**WORK TO BE COMPLETED**
All the data beneath this line is to be reproduced exactly.

**Stored data**

★ ★ ★ ★ ★ ★ ★

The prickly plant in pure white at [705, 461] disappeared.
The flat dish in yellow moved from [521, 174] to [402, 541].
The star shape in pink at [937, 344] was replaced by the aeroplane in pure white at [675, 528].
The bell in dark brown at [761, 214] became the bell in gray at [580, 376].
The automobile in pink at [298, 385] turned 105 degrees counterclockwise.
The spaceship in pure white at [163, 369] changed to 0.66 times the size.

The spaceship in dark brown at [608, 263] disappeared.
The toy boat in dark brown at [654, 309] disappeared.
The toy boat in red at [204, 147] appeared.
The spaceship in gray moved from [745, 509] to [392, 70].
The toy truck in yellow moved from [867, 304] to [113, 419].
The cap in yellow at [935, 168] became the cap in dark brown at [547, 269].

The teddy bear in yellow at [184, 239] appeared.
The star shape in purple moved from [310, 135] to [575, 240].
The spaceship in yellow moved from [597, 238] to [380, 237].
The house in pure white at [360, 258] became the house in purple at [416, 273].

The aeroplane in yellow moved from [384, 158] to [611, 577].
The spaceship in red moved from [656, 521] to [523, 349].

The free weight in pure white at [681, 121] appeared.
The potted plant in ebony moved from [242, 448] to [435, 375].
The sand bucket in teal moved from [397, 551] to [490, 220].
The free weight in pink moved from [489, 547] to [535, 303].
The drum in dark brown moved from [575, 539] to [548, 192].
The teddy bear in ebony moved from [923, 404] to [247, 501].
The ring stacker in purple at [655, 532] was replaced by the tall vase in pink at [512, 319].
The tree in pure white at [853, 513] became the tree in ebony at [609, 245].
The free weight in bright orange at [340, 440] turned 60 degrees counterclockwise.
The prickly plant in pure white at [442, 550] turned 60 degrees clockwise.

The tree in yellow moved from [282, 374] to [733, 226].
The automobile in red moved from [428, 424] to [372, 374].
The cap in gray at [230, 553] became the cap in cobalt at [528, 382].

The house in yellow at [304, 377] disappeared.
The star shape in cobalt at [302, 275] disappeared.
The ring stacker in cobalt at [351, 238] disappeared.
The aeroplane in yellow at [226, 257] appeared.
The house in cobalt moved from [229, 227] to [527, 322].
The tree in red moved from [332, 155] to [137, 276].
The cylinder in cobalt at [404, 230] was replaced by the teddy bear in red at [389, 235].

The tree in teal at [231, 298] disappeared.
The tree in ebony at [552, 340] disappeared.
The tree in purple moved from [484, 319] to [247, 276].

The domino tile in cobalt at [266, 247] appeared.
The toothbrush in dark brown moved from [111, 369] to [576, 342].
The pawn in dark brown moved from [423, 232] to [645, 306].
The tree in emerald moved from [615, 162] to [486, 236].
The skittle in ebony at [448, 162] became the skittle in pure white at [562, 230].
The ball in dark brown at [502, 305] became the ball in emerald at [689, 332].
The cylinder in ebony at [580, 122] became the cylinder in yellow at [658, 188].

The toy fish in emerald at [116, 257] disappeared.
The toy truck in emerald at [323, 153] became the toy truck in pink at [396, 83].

★ ★ ★ ★ ★ ★ ★

**OUTPUT FOR THIS TASK**
The prickly plant in pure white at [705, 461] disappeared.
The flat dish in yellow moved from [521, 174] to [402, 541].
The star shape in pink at [937, 344] was replaced by the aeroplane in pure white at [675, 528].
The bell in dark brown at [761, 214] became the bell in gray at [580, 376].
The automobile in pink at [298, 385] turned 105 degrees counterclockwise.
The spaceship in pure white at [163, 369] changed to 0.66 times the size.

The spaceship in dark brown at [608, 263] disappeared.
The toy boat in dark brown at [654, 309] disappeared.
The toy boat in red at [204, 147] appeared.
The spaceship in gray moved from [745, 509] to [392, 70].
The toy truck in yellow moved from [867, 304] to [113, 419].
The cap in yellow at [935, 168] became the cap in dark brown at [547, 269].

The teddy bear in yellow at [184, 239] appeared.
The star shape in purple moved from [310, 135] to [575, 240].
The spaceship in yellow moved from [597, 238] to [380, 237].
The house in pure white at [360, 258] became the house in purple at [416, 273].

The aeroplane in yellow moved from [384, 158] to [611, 577].
The spaceship in red moved from [656, 521] to [523, 349].

The free weight in pure white at [681, 121] appeared.
The potted plant in ebony moved from [242, 448] to [435, 375].
The sand bucket in teal moved from [397, 551] to [490, 220].
The free weight in pink moved from [489, 547] to [535, 303].
The drum in dark brown moved from [575, 539] to [548, 192].
The teddy bear in ebony moved from [923, 404] to [247, 501].
The ring stacker in purple at [655, 532] was replaced by the tall vase in pink at [512, 319].
The tree in pure white at [853, 513] became the tree in ebony at [609, 245].
The free weight in bright orange at [340, 440] turned 60 degrees counterclockwise.
The prickly plant in pure white at [442, 550] turned 60 degrees clockwise.

The tree in yellow moved from [282, 374] to [733, 226].
The automobile in red moved from [428, 424] to [372, 374].
The cap in gray at [230, 553] became the cap in cobalt at [528, 382].

The house in yellow at [304, 377] disappeared.
The star shape in cobalt at [302, 275] disappeared.
The ring stacker in cobalt at [351, 238] disappeared.
The aeroplane in yellow at [226, 257] appeared.
The house in cobalt moved from [229, 227] to [527, 322].
The tree in red moved from [332, 155] to [137, 276].
The cylinder in cobalt at [404, 230] was replaced by the teddy bear in red at [389, 235].

The tree in teal at [231, 298] disappeared.
The tree in ebony at [552, 340] disappeared.
The tree in purple moved from [484, 319] to [247, 276].

The domino tile in cobalt at [266, 247] appeared.
The toothbrush in dark brown moved from [111, 369] to [576, 342].
The pawn in dark brown moved from [423, 232] to [645, 306].
The tree in emerald moved from [615, 162] to [486, 236].
The skittle in ebony at [448, 162] became the skittle in pure white at [562, 230].
The ball in dark brown at [502, 305] became the ball in emerald at [689, 332].
The cylinder in ebony at [580, 122] became the cylinder in yellow at [658, 188].

The toy fish in emerald at [116, 257] disappeared.
The toy truck in emerald at [323, 153] became the toy truck in pink at [396, 83].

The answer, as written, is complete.